TASK STATEMENT ▸ Nothing below is to be printed except the lines between the line holding "Schema Options: [413,200,666,354]" and the line holding "spare.zip: [813,489,840,523] ->", inclusive, each exactly as it appears.

EXERCISE INPUT ▸

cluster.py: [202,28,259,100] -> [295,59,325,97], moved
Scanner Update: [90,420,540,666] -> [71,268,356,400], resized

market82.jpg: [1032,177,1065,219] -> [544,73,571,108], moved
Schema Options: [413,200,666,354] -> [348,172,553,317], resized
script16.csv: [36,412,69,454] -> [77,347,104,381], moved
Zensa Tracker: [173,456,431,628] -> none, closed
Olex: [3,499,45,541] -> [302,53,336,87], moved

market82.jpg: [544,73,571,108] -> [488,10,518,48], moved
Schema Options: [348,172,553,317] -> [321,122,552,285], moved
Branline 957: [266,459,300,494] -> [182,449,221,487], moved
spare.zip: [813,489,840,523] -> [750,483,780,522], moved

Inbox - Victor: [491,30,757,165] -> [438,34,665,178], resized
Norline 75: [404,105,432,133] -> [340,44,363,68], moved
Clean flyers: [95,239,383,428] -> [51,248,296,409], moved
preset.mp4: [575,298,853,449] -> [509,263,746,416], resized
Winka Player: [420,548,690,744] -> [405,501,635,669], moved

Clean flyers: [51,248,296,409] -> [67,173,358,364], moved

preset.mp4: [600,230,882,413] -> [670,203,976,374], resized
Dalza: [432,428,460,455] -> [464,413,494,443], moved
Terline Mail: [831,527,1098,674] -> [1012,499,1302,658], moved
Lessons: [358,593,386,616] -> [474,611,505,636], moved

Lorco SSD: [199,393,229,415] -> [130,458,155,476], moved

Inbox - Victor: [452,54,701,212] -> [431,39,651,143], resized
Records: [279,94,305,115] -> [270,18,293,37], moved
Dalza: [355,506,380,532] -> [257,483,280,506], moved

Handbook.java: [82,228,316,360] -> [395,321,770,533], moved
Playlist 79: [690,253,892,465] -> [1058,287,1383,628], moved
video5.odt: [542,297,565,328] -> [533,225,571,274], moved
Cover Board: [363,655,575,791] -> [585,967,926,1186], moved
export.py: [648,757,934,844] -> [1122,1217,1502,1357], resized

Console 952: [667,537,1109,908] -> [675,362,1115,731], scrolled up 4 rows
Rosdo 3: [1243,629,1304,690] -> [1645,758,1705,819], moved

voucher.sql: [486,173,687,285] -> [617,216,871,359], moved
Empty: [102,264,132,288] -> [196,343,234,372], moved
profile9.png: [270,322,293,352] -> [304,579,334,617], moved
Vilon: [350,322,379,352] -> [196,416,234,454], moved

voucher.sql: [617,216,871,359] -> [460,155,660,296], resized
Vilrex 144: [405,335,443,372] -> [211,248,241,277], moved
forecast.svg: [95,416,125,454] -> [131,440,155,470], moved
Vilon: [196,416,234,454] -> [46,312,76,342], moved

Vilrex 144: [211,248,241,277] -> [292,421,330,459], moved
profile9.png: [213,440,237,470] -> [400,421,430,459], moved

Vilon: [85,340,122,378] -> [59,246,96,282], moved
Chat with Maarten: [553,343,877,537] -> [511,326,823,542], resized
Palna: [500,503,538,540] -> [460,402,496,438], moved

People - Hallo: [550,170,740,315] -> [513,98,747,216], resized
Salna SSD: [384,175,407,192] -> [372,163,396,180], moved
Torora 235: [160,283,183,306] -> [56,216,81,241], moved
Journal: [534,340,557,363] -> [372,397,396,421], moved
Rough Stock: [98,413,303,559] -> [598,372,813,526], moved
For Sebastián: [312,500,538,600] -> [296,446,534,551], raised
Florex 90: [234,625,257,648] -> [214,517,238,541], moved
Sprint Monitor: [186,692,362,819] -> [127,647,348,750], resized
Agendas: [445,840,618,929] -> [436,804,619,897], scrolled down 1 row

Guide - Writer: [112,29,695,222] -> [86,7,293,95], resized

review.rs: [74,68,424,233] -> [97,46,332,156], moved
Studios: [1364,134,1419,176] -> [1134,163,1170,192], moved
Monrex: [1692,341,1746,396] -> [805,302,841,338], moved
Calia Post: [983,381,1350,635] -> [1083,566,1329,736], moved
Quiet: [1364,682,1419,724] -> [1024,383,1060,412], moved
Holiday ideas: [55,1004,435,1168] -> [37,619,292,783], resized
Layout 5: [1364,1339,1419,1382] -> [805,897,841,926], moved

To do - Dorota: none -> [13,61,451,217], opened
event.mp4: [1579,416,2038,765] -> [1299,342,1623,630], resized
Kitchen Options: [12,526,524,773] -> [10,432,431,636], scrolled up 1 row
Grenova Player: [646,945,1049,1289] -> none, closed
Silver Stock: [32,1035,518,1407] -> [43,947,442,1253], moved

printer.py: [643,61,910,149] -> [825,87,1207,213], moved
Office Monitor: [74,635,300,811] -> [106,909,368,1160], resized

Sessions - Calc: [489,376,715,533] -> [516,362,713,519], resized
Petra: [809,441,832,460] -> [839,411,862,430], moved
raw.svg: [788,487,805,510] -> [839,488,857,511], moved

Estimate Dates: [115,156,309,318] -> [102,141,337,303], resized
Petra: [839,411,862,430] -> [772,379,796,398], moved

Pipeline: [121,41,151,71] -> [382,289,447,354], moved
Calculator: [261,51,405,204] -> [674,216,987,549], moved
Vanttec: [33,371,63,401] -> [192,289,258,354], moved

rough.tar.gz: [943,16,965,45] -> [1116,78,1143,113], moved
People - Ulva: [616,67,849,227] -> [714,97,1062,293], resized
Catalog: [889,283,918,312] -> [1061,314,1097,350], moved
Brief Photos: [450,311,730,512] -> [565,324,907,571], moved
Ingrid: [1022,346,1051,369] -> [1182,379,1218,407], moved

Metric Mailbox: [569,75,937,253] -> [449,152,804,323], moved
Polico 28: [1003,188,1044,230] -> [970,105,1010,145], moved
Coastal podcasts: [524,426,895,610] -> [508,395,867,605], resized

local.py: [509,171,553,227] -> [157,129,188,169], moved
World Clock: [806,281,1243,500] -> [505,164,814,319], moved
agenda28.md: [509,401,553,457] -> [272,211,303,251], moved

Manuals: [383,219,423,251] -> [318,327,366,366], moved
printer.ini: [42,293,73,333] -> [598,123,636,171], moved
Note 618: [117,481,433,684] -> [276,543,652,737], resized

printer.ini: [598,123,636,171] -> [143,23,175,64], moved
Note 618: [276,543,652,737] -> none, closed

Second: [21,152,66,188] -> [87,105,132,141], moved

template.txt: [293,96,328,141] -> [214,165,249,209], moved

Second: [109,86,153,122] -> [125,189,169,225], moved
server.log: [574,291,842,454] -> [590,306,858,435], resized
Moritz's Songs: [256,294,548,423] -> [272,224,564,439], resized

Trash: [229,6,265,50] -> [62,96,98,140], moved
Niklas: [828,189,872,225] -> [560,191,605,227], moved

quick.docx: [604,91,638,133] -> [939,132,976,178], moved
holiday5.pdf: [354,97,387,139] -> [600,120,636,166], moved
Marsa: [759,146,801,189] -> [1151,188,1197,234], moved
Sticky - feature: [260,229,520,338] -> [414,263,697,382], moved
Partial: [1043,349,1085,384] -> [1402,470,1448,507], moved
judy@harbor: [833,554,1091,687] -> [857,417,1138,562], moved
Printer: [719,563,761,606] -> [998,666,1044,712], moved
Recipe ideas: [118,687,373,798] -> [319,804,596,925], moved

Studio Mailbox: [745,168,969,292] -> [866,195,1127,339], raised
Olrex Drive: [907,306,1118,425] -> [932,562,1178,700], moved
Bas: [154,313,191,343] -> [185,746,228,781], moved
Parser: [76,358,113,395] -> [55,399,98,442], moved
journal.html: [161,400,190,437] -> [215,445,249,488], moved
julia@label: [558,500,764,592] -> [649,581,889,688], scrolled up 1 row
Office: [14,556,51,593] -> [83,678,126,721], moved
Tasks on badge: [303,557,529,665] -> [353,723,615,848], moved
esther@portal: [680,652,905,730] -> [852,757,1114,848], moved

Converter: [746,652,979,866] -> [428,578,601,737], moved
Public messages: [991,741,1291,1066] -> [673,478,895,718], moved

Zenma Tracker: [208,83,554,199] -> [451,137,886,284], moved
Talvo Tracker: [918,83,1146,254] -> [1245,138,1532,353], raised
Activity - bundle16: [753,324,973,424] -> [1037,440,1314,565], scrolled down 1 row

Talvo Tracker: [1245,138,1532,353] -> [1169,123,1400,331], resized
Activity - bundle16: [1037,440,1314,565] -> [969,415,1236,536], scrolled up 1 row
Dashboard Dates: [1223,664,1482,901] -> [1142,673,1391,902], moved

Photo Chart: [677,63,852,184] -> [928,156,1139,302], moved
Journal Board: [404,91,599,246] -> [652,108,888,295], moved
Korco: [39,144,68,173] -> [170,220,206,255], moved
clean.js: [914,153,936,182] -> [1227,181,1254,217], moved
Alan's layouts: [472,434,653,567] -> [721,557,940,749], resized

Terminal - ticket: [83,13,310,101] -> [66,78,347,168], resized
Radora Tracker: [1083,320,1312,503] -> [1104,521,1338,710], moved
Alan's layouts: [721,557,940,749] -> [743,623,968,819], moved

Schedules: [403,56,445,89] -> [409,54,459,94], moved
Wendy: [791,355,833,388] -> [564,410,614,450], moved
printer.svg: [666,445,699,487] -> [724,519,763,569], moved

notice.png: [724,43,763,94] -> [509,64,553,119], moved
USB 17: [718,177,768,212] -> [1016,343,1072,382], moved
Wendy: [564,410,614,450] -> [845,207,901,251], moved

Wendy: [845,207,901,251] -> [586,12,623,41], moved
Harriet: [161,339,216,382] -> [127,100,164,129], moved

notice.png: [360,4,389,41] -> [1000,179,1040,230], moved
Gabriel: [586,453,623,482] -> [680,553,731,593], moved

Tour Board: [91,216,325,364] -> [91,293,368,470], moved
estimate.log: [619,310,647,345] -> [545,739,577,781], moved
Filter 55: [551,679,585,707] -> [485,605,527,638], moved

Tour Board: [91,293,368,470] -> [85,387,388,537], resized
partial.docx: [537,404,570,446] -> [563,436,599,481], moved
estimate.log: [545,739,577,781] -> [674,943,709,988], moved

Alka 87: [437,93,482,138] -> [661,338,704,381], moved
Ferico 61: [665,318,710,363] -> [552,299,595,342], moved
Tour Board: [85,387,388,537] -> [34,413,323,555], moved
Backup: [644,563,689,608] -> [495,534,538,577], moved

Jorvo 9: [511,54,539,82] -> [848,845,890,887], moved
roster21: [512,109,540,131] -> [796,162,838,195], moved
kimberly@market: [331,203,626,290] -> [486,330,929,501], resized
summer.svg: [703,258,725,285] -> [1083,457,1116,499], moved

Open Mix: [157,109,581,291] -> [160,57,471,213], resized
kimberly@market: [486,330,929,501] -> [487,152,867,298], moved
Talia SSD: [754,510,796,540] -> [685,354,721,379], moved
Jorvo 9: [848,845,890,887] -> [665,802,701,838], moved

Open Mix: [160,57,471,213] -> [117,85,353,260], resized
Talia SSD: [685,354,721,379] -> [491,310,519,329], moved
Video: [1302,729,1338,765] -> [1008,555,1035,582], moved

WORKED SOLUTION ▸
Schema Options: [413,200,666,354] -> [348,172,553,317], resized
script16.csv: [36,412,69,454] -> [77,347,104,381], moved
Zensa Tracker: [173,456,431,628] -> none, closed
Olex: [3,499,45,541] -> [302,53,336,87], moved

market82.jpg: [544,73,571,108] -> [488,10,518,48], moved
Schema Options: [348,172,553,317] -> [321,122,552,285], moved
Branline 957: [266,459,300,494] -> [182,449,221,487], moved
spare.zip: [813,489,840,523] -> [750,483,780,522], moved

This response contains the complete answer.